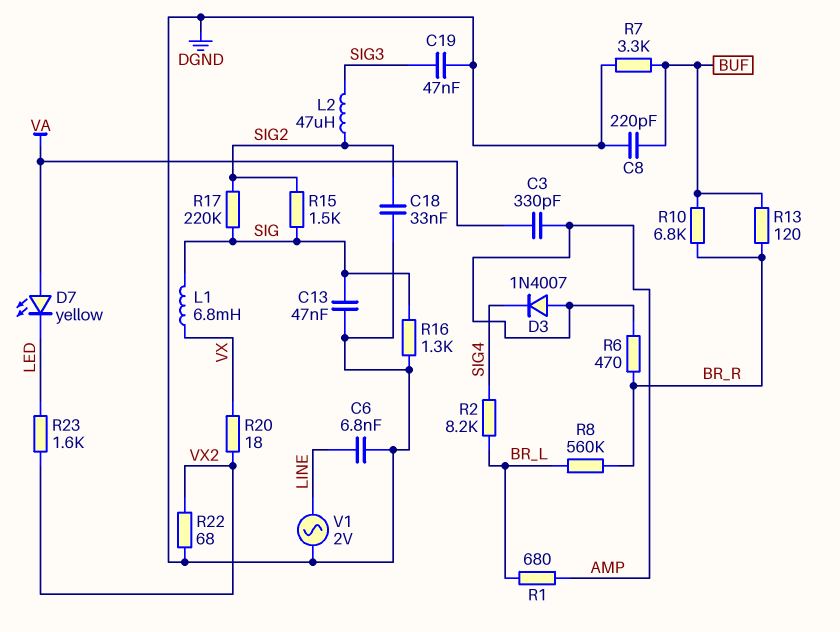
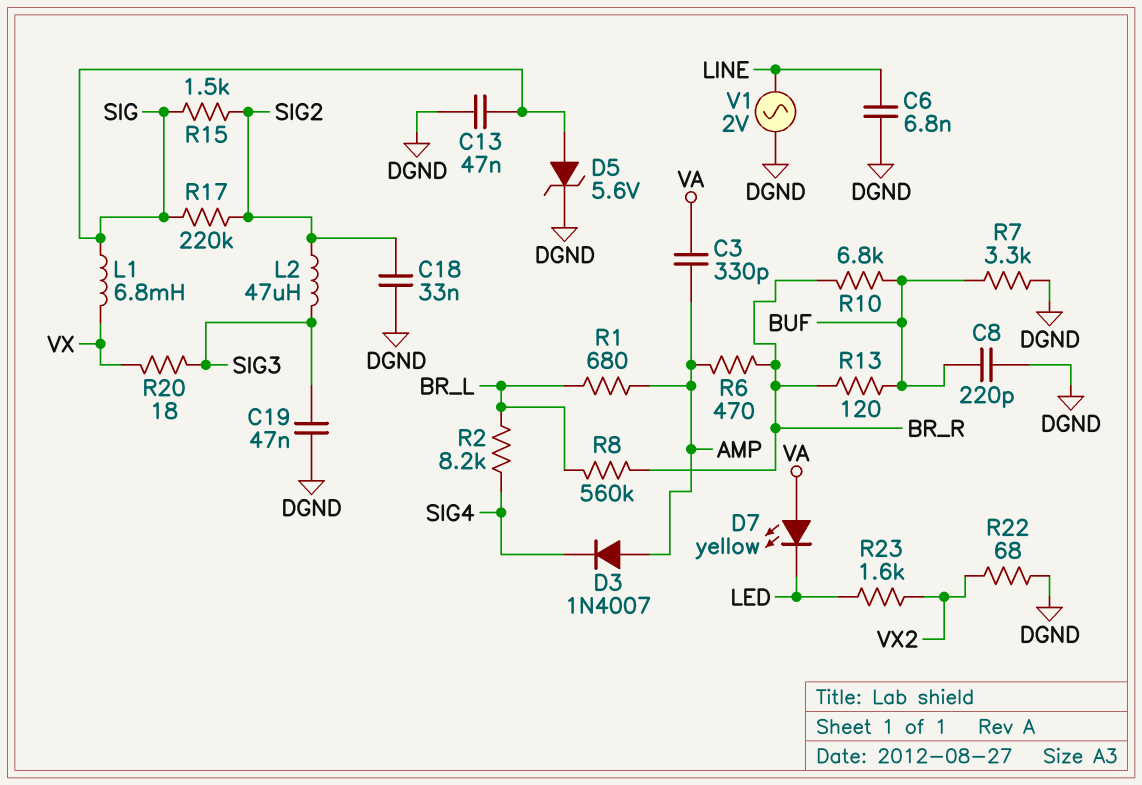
D5: none -> zener 5.6V (A SIG, K DGND)
R16: 1.3k (DGND, SIG) -> none
R20: 18 (VX, VX2) -> 18 (SIG3, VX)

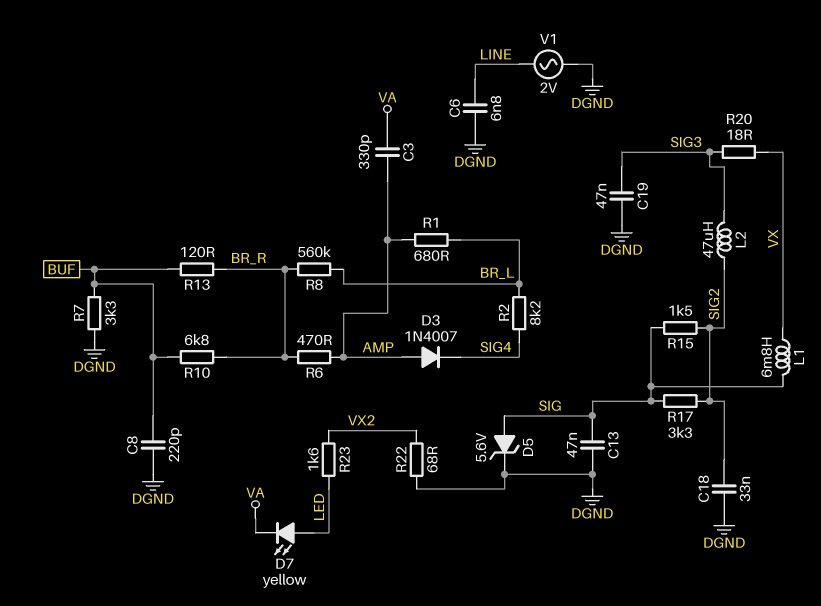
D7: LED yellow (A VA, K LED) -> LED yellow (A LED, K VA)
R17: 220k (SIG, SIG2) -> 3.3k (SIG, SIG2)

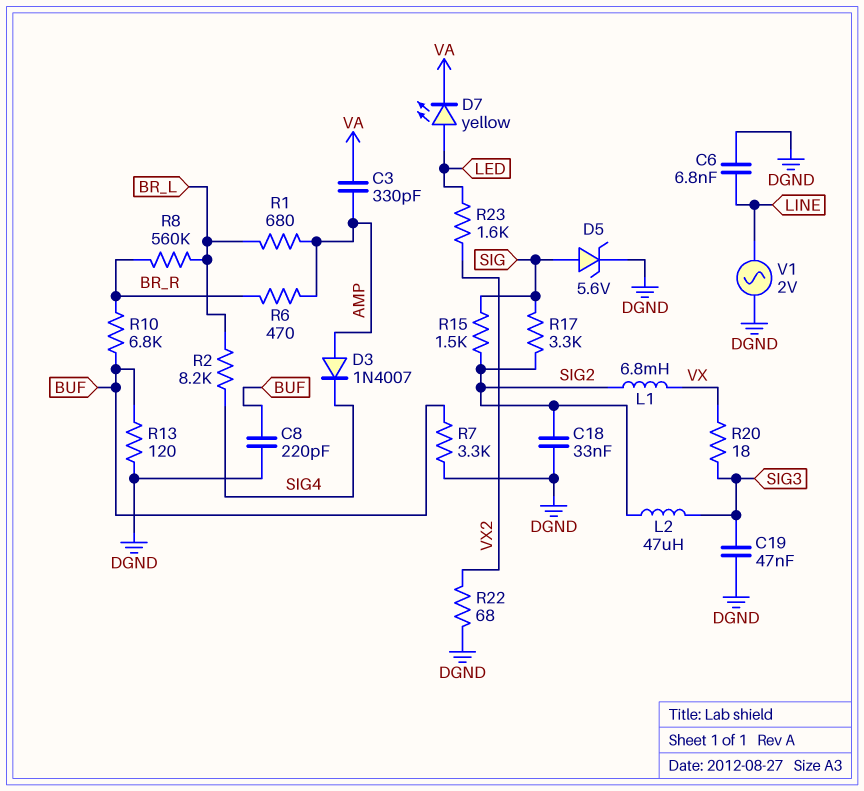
C13: 47nF (DGND, SIG) -> none
L1: 6.8mH (SIG, VX) -> 6.8mH (SIG2, VX)
R13: 120 (BR_R, BUF) -> 120 (BUF, DGND)

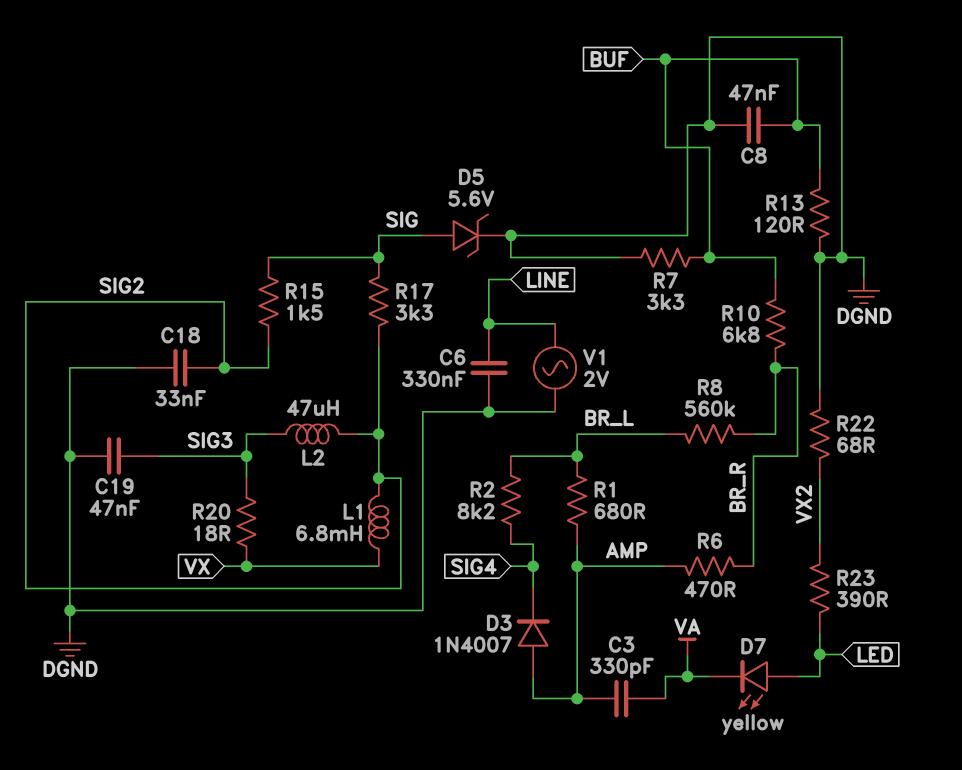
C6: 6.8nF (DGND, LINE) -> 330nF (DGND, LINE)
C8: 220pF (BUF, DGND) -> 47nF (BUF, DGND)
R23: 1.6k (LED, VX2) -> 390 (LED, VX2)

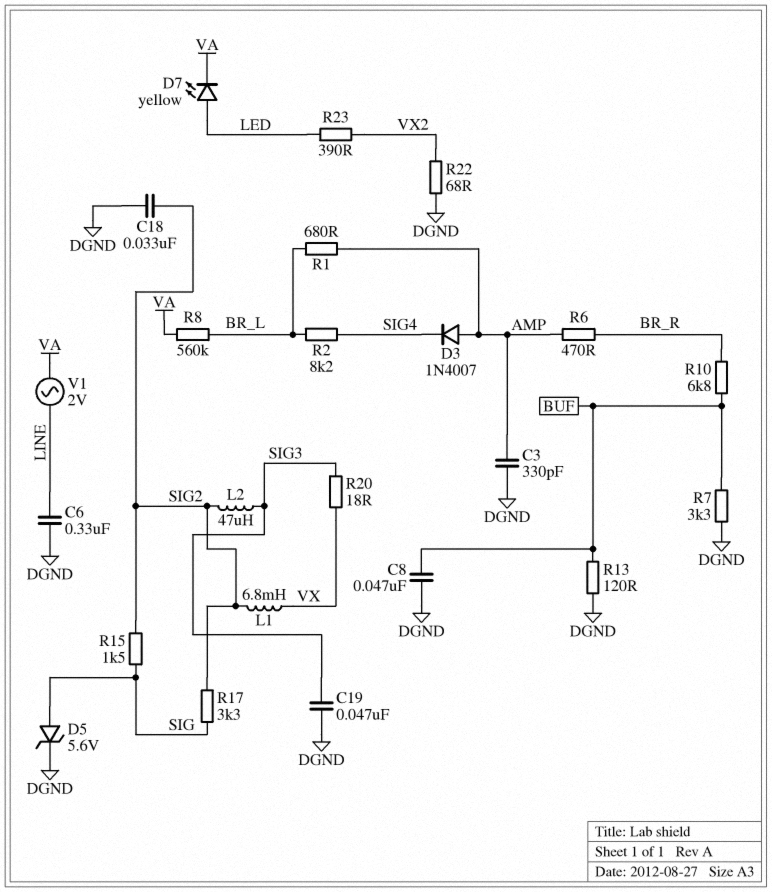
C3: 330pF (AMP, VA) -> 330pF (AMP, DGND)
R8: 560k (BR_L, BR_R) -> 560k (BR_L, VA)
V1: AC 2V (DGND, LINE) -> AC 2V (LINE, VA)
........
With no pictures included, write out the entries exactly.

### EXERCISE OUTPUT:
D5: none -> zener 5.6V (A SIG, K DGND)
R16: 1.3k (DGND, SIG) -> none
R20: 18 (VX, VX2) -> 18 (SIG3, VX)

D7: LED yellow (A VA, K LED) -> LED yellow (A LED, K VA)
R17: 220k (SIG, SIG2) -> 3.3k (SIG, SIG2)

C13: 47nF (DGND, SIG) -> none
L1: 6.8mH (SIG, VX) -> 6.8mH (SIG2, VX)
R13: 120 (BR_R, BUF) -> 120 (BUF, DGND)

C6: 6.8nF (DGND, LINE) -> 330nF (DGND, LINE)
C8: 220pF (BUF, DGND) -> 47nF (BUF, DGND)
R23: 1.6k (LED, VX2) -> 390 (LED, VX2)

C3: 330pF (AMP, VA) -> 330pF (AMP, DGND)
R8: 560k (BR_L, BR_R) -> 560k (BR_L, VA)
V1: AC 2V (DGND, LINE) -> AC 2V (LINE, VA)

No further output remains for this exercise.